The reply should contain every line of the data, repeated exactly, and no pictures.

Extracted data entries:
________________________
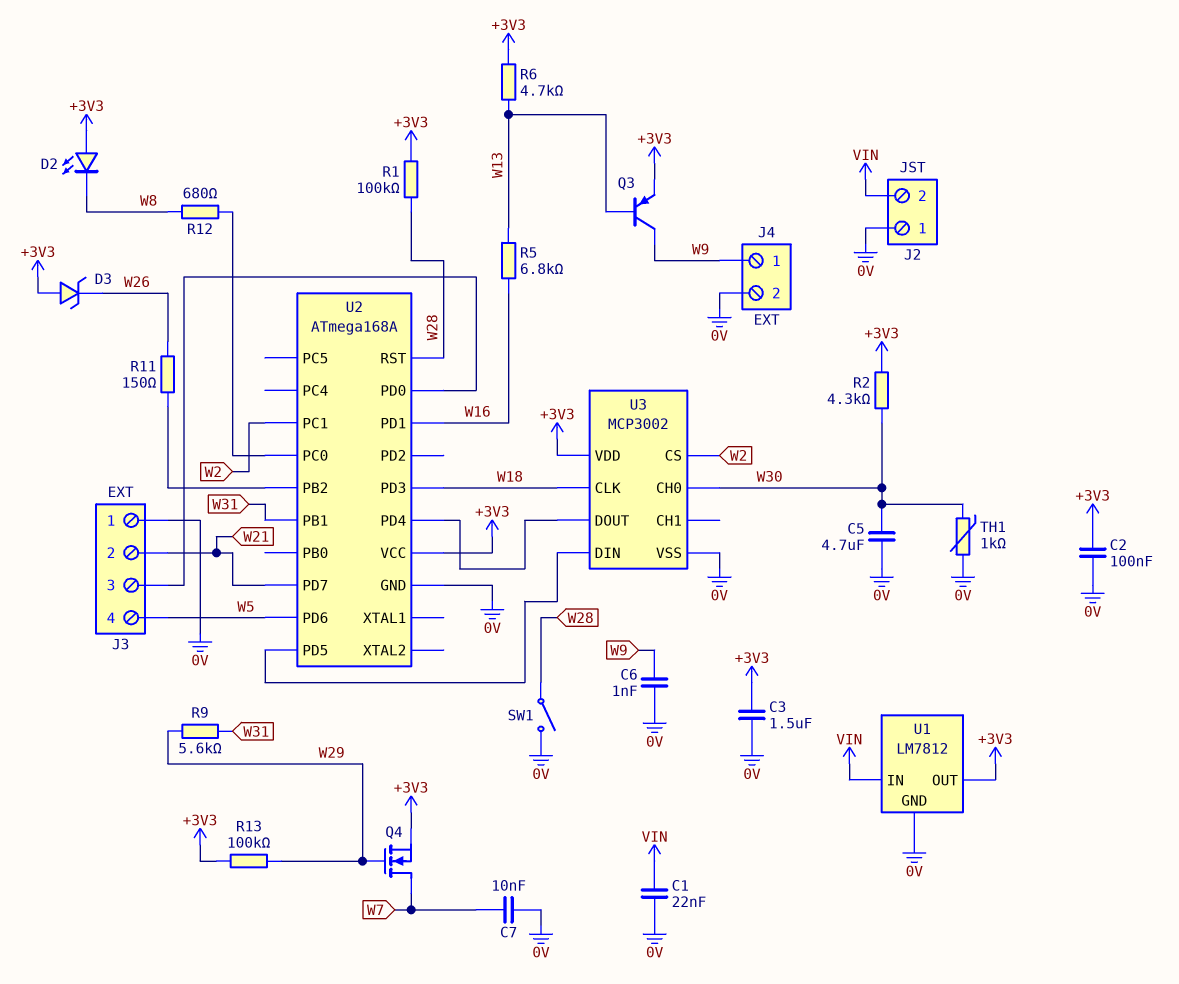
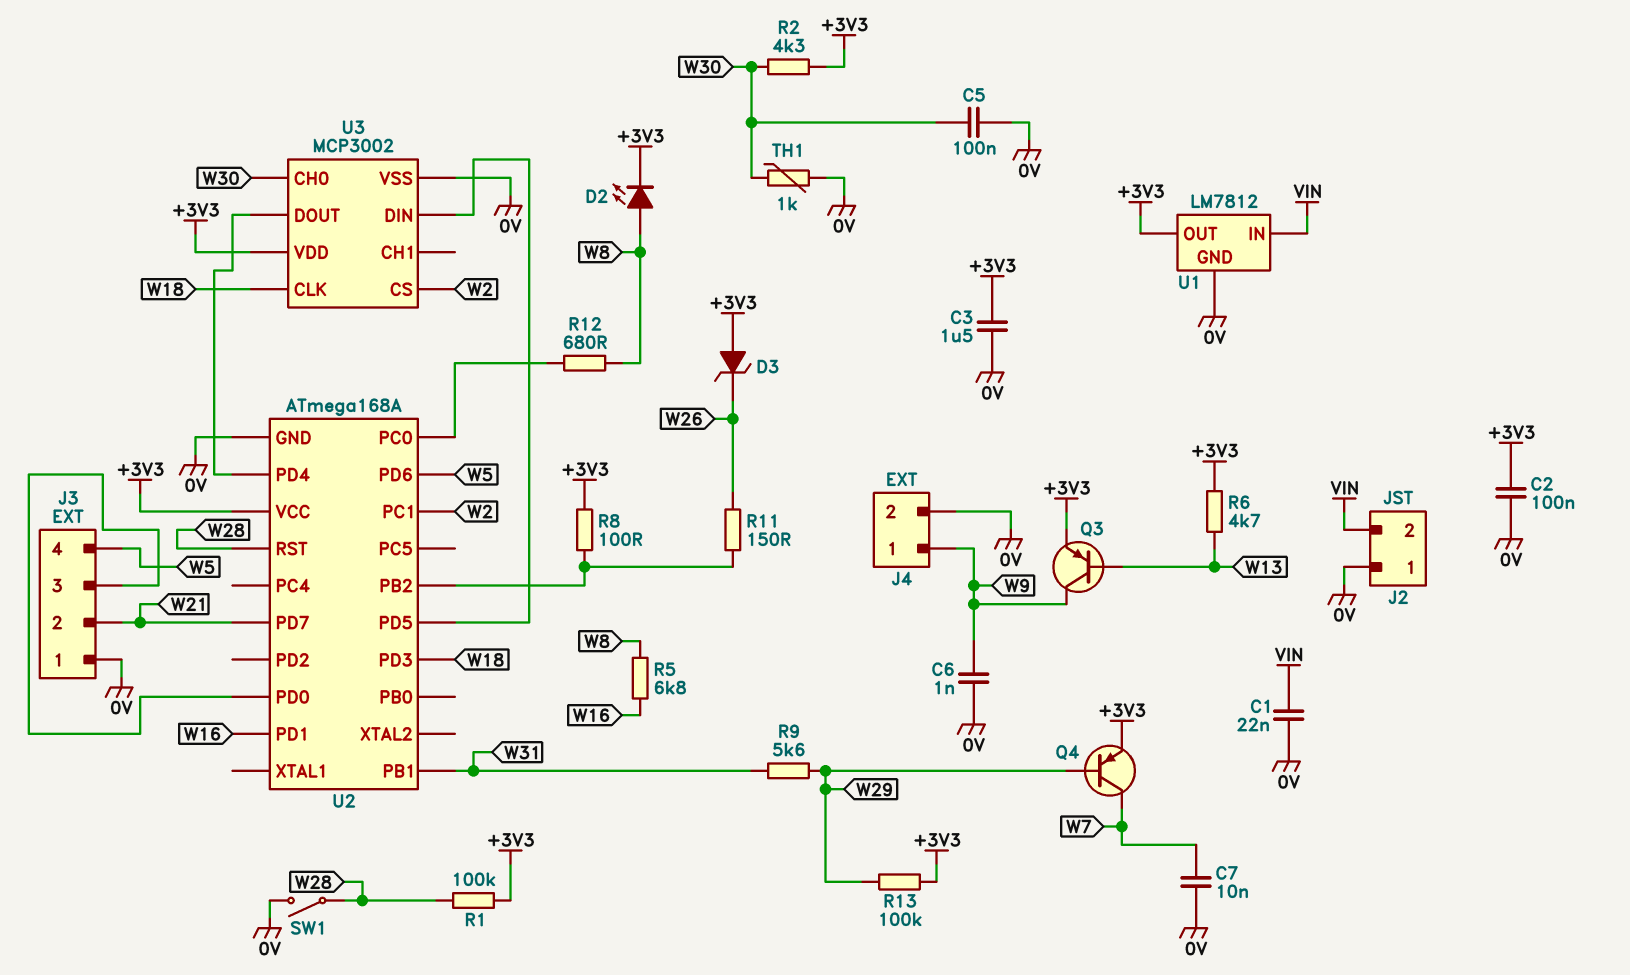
C5: 4.7uF (0V, W30) -> 100nF (0V, W30)
D2: LED (A +3V3, K W8) -> LED (A W8, K +3V3)
Q4: NMOS (G W29, D W7, S +3V3) -> PNP (B W29, C W7, E +3V3)
R5: 6.8k (W13, W16) -> 6.8k (W8, W16)
R8: none -> 100 (+3V3, U2/PB2)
________________________
▶ [Solved exercise]
C5: 4.7uF (0V, W30) -> 100nF (0V, W30)
D2: LED (A +3V3, K W8) -> LED (A W8, K +3V3)
Q4: NMOS (G W29, D W7, S +3V3) -> PNP (B W29, C W7, E +3V3)
R5: 6.8k (W13, W16) -> 6.8k (W8, W16)
R8: none -> 100 (+3V3, U2/PB2)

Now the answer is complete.